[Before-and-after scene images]
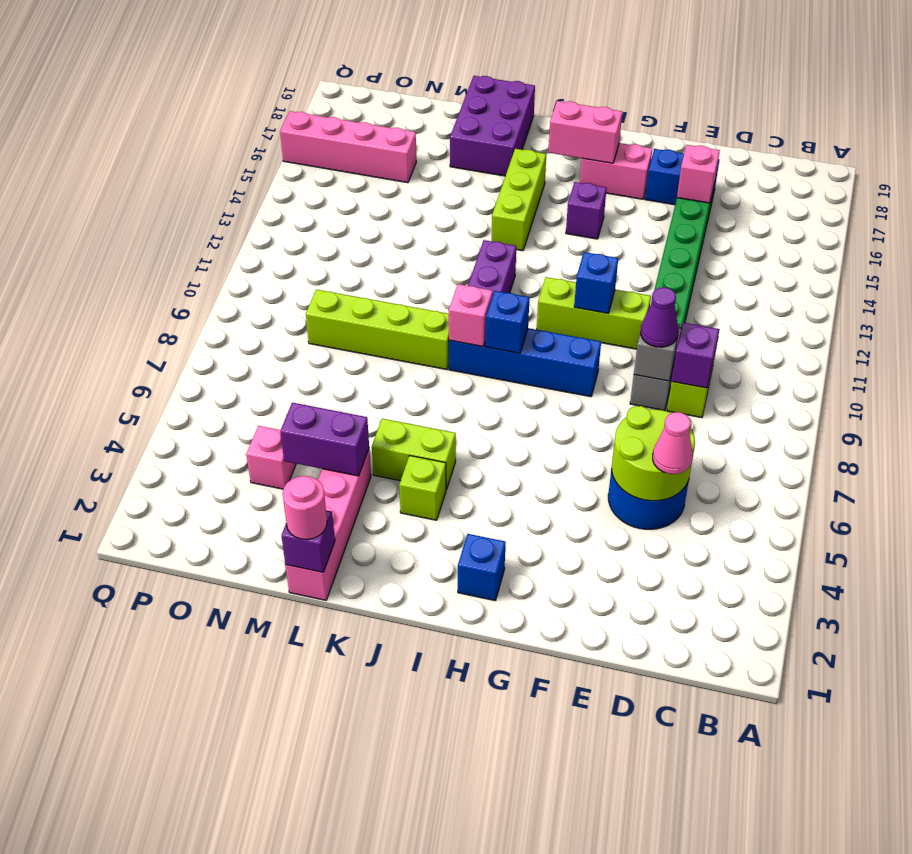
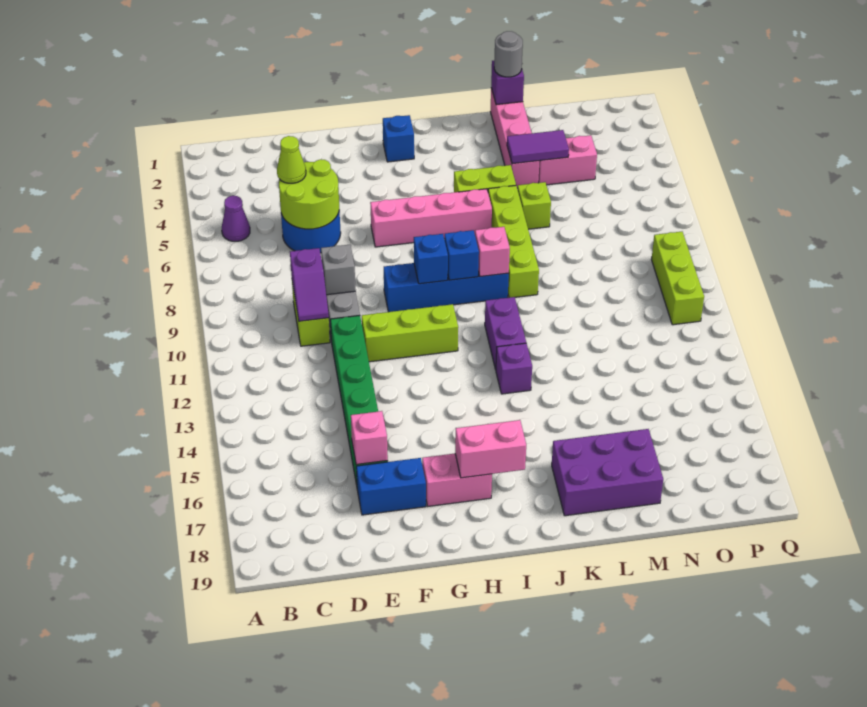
pink cone D5 level 3 -> lime cone D5 level 3
purple cone E9 level 3 -> purple cone B5 level 1
blue brick G11 level 2 -> blue brick H9 level 2
purple brick H15 level 1 -> purple brick J13 level 1
lime brick J4 level 1 -> lime brick L6 level 1
lime brick J14:J16 level 1 -> lime brick P9:P11 level 1
lime brick K9:N9 level 1 -> lime brick K6:K9 level 1
purple brick K17:L19 level 1 -> purple brick K17:M18 level 1
pink round brick L1 level 3 -> grey round brick L1 level 3
purple brick L4:M4 level 2 -> purple tile L4:M4 level 2
pink brick N4 level 1 -> pink brick M4:N4 level 1
pink brick N16:Q16 level 1 -> pink brick G6:J6 level 1

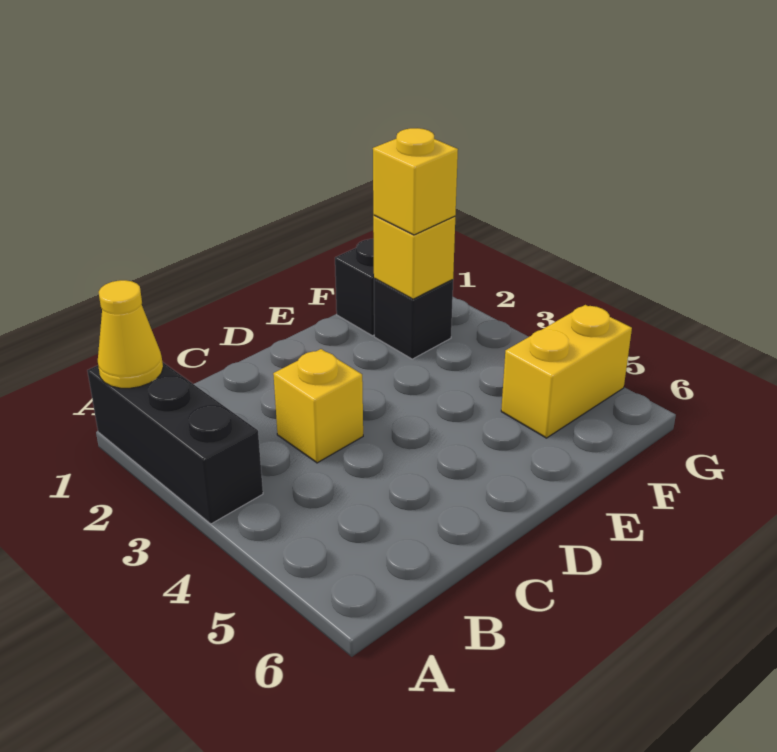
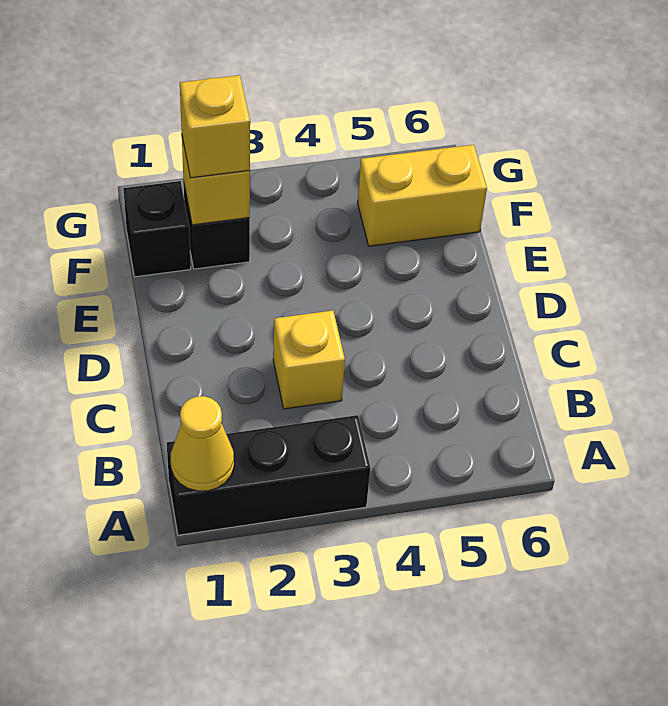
yellow brick F5:G5 level 1 -> yellow brick F5:F6 level 1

▶ PROBLEM TO SOLVE: Whenever a line holds a picture, print that line without the picture. All other data must be output exactly.

▶ TASK OUTPUT:
pink cone D5 level 3 -> lime cone D5 level 3
purple cone E9 level 3 -> purple cone B5 level 1
blue brick G11 level 2 -> blue brick H9 level 2
purple brick H15 level 1 -> purple brick J13 level 1
lime brick J4 level 1 -> lime brick L6 level 1
lime brick J14:J16 level 1 -> lime brick P9:P11 level 1
lime brick K9:N9 level 1 -> lime brick K6:K9 level 1
purple brick K17:L19 level 1 -> purple brick K17:M18 level 1
pink round brick L1 level 3 -> grey round brick L1 level 3
purple brick L4:M4 level 2 -> purple tile L4:M4 level 2
pink brick N4 level 1 -> pink brick M4:N4 level 1
pink brick N16:Q16 level 1 -> pink brick G6:J6 level 1

yellow brick F5:G5 level 1 -> yellow brick F5:F6 level 1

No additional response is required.